Exercise directions
Transcribe the tail of the listing: start at the line containing "R3: 33k (0V, VMID) -> 33k (+9V, VMID)" and stop after the last line, keeping every character as is and adding nothing.

Provided data
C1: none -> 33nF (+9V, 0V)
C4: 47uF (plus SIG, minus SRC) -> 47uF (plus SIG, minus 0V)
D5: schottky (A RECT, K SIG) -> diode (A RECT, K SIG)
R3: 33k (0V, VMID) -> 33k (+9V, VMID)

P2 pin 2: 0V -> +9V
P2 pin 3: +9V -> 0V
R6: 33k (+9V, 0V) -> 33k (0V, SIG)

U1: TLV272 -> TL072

Exercise answer
R3: 33k (0V, VMID) -> 33k (+9V, VMID)

P2 pin 2: 0V -> +9V
P2 pin 3: +9V -> 0V
R6: 33k (+9V, 0V) -> 33k (0V, SIG)

U1: TLV272 -> TL072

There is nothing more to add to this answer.